Spatial reasoning entries
------------------------------------------------------------

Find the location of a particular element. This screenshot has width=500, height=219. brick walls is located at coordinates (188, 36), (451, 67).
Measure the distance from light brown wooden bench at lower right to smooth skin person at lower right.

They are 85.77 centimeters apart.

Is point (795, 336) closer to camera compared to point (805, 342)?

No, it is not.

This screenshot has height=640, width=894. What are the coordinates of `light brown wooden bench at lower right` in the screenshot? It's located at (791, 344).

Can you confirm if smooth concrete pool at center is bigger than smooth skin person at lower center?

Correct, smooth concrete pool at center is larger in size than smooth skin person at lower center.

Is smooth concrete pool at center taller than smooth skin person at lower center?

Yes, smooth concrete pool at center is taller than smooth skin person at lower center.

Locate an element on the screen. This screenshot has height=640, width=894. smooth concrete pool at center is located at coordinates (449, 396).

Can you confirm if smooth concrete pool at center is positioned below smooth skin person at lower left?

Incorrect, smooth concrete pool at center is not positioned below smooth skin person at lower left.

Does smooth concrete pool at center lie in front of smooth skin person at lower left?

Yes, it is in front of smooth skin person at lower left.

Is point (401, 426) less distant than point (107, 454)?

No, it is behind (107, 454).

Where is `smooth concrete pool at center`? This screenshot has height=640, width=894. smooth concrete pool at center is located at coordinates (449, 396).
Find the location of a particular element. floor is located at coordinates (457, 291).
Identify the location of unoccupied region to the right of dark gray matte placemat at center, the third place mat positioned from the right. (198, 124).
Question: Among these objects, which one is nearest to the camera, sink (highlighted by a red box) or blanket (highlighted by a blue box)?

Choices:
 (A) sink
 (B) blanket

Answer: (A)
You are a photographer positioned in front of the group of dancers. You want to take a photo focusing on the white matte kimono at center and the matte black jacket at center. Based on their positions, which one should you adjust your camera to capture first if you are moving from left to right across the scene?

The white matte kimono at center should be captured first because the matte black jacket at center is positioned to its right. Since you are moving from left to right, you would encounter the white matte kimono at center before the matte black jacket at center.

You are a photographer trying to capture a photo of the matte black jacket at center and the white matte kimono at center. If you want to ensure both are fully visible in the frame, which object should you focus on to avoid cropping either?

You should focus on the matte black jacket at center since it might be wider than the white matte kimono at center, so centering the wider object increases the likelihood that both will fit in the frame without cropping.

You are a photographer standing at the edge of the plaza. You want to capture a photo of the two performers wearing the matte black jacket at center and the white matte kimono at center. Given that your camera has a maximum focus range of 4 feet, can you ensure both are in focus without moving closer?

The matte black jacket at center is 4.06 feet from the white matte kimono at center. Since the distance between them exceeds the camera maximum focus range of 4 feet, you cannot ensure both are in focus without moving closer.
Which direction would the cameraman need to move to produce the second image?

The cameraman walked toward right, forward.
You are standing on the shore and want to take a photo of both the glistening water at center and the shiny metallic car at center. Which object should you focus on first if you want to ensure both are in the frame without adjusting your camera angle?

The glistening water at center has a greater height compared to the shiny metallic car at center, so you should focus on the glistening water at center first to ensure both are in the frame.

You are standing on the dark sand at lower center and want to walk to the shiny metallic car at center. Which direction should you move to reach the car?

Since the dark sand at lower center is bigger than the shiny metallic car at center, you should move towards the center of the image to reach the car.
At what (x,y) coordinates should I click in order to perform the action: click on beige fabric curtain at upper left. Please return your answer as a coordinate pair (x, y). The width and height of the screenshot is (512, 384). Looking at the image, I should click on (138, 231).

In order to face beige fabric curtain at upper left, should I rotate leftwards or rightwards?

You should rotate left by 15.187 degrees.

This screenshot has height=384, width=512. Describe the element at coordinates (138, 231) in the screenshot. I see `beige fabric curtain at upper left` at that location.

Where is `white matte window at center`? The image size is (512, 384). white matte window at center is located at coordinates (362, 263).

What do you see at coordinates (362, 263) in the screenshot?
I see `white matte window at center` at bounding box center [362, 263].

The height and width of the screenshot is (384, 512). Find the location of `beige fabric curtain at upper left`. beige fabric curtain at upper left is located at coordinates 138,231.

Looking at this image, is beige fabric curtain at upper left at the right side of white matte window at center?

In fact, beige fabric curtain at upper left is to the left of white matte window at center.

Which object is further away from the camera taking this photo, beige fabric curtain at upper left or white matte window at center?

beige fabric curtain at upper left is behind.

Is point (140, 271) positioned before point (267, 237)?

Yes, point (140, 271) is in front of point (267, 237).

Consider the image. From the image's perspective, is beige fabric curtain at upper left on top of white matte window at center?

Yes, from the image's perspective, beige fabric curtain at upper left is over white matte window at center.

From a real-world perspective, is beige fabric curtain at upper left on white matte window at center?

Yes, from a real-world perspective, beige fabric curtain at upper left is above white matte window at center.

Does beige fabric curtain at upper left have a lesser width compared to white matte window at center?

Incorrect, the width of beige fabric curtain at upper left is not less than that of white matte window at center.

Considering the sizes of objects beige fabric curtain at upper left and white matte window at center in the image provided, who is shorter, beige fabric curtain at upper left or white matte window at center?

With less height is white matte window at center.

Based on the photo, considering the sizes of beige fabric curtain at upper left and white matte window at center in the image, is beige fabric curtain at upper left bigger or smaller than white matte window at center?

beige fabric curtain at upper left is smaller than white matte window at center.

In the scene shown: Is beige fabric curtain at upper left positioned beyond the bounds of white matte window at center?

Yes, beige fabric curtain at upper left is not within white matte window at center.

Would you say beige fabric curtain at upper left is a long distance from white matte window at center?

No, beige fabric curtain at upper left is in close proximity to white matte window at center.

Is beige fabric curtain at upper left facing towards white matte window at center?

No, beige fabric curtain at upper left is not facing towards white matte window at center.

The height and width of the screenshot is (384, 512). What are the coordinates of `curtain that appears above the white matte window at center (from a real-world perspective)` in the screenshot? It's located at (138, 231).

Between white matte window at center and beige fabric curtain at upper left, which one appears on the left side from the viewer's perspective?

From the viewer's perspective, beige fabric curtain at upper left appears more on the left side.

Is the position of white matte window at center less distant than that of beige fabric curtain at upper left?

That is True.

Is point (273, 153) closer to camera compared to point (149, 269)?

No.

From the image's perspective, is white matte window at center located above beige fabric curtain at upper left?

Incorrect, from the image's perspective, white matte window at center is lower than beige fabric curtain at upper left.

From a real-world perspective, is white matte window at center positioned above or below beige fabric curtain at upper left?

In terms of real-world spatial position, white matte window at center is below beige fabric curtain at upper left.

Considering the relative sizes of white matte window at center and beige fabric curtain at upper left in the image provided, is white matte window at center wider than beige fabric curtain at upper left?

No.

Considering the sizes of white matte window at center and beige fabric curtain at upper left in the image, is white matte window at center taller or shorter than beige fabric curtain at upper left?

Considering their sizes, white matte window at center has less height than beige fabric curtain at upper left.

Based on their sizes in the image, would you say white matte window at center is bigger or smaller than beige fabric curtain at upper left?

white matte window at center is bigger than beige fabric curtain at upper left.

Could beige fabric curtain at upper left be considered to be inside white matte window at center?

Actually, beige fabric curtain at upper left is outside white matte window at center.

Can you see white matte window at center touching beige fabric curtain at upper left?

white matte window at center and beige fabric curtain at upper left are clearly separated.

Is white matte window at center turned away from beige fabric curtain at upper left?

------------------------------------------------------------

What to work on:
Copy out, without any change, the lines of the entries from the line that contains "Looking at this" to the line that contains "Yes, from the", both of those lines included.

Solution to the problem:
Looking at this image, is beige fabric curtain at upper left at the right side of white matte window at center?

In fact, beige fabric curtain at upper left is to the left of white matte window at center.

Which object is further away from the camera taking this photo, beige fabric curtain at upper left or white matte window at center?

beige fabric curtain at upper left is behind.

Is point (140, 271) positioned before point (267, 237)?

Yes, point (140, 271) is in front of point (267, 237).

Consider the image. From the image's perspective, is beige fabric curtain at upper left on top of white matte window at center?

Yes, from the image's perspective, beige fabric curtain at upper left is over white matte window at center.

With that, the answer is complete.